[Start of WORKING DATA]
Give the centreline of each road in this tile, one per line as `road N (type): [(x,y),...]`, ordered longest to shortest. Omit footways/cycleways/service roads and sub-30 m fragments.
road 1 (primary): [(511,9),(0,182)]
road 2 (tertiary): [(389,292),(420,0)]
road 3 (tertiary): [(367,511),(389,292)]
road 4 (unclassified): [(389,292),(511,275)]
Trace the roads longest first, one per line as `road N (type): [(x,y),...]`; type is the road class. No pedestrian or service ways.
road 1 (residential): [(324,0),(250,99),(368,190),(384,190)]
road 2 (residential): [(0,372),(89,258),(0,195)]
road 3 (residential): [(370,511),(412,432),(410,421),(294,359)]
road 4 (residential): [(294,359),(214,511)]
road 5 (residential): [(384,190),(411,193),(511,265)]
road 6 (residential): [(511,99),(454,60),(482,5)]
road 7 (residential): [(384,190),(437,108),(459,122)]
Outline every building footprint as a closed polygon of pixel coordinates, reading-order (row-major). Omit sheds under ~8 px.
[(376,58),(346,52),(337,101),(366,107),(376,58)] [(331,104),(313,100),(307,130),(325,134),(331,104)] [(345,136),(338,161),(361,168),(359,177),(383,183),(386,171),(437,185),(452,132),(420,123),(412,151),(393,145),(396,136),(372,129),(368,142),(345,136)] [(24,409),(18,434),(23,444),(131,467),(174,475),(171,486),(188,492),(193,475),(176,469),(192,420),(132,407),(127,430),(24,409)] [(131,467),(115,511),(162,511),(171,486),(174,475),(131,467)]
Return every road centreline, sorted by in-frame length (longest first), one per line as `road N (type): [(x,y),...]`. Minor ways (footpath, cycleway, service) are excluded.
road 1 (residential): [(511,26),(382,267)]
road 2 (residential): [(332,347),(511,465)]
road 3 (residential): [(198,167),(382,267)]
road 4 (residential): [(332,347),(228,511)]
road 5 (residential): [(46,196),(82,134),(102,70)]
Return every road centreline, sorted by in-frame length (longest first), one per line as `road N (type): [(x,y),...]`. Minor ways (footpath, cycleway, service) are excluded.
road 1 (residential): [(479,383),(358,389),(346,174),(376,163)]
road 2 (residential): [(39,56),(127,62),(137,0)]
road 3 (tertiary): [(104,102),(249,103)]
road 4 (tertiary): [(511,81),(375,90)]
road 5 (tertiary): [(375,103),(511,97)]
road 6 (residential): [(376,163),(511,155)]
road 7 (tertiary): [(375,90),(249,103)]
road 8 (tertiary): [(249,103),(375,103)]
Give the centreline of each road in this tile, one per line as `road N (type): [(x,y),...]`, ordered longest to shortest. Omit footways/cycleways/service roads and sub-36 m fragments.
[End of WORKING DATA]
WHAT THIS TASK INVOLVES: Retype all of the material above, keeping every line and character unchanged.

EXERCISE RESPONSE:
Give the centreline of each road in this tile, one per line as `road N (type): [(x,y),...]`, ordered longest to shortest. Omit footways/cycleways/service roads and sub-30 m fragments.
road 1 (primary): [(511,9),(0,182)]
road 2 (tertiary): [(389,292),(420,0)]
road 3 (tertiary): [(367,511),(389,292)]
road 4 (unclassified): [(389,292),(511,275)]
Trace the roads longest first, one per line as `road N (type): [(x,y),...]`; type is the road class. No pedestrian or service ways.
road 1 (residential): [(324,0),(250,99),(368,190),(384,190)]
road 2 (residential): [(0,372),(89,258),(0,195)]
road 3 (residential): [(370,511),(412,432),(410,421),(294,359)]
road 4 (residential): [(294,359),(214,511)]
road 5 (residential): [(384,190),(411,193),(511,265)]
road 6 (residential): [(511,99),(454,60),(482,5)]
road 7 (residential): [(384,190),(437,108),(459,122)]
Outline every building footprint as a closed polygon of pixel coordinates, reading-order (row-major). Omit sheds under ~8 px.
[(376,58),(346,52),(337,101),(366,107),(376,58)] [(331,104),(313,100),(307,130),(325,134),(331,104)] [(345,136),(338,161),(361,168),(359,177),(383,183),(386,171),(437,185),(452,132),(420,123),(412,151),(393,145),(396,136),(372,129),(368,142),(345,136)] [(24,409),(18,434),(23,444),(131,467),(174,475),(171,486),(188,492),(193,475),(176,469),(192,420),(132,407),(127,430),(24,409)] [(131,467),(115,511),(162,511),(171,486),(174,475),(131,467)]
Return every road centreline, sorted by in-frame length (longest first), one per line as `road N (type): [(x,y),...]`. Minor ways (footpath, cycleway, service) are excluded.
road 1 (residential): [(511,26),(382,267)]
road 2 (residential): [(332,347),(511,465)]
road 3 (residential): [(198,167),(382,267)]
road 4 (residential): [(332,347),(228,511)]
road 5 (residential): [(46,196),(82,134),(102,70)]
Return every road centreline, sorted by in-frame length (longest first), one per line as `road N (type): [(x,y),...]`. Minor ways (footpath, cycleway, service) are excluded.
road 1 (residential): [(479,383),(358,389),(346,174),(376,163)]
road 2 (residential): [(39,56),(127,62),(137,0)]
road 3 (tertiary): [(104,102),(249,103)]
road 4 (tertiary): [(511,81),(375,90)]
road 5 (tertiary): [(375,103),(511,97)]
road 6 (residential): [(376,163),(511,155)]
road 7 (tertiary): [(375,90),(249,103)]
road 8 (tertiary): [(249,103),(375,103)]
Give the centreline of each road in this tile, one per line as `road N (type): [(x,y),...]`, ordered longest to shortest. Omit footways/cycleways/service roads and sub-36 m fragments.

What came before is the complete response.